Prompt
Transcribe the data underneath exactly. No images belong in your version.

= = = =

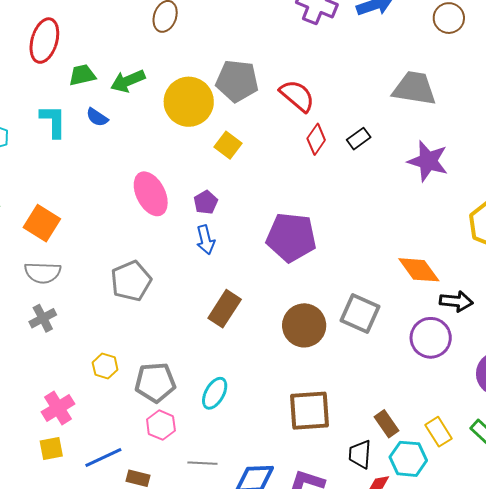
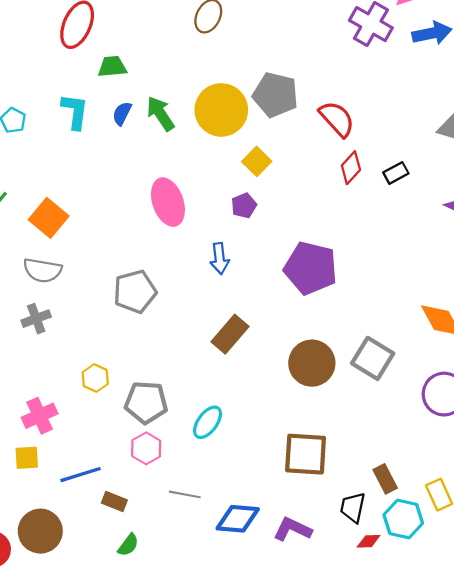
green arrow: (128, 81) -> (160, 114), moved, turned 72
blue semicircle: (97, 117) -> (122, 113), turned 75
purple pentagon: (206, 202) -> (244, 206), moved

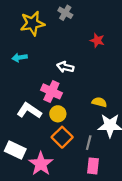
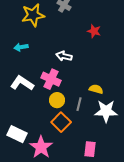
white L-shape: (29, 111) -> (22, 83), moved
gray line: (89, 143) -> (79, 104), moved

= = = =

Answer to this exercise
green arrow: (128, 81) -> (160, 114), moved, turned 72
blue semicircle: (97, 117) -> (122, 113), turned 75
purple pentagon: (206, 202) -> (244, 206), moved

white L-shape: (29, 111) -> (22, 83), moved
gray line: (89, 143) -> (79, 104), moved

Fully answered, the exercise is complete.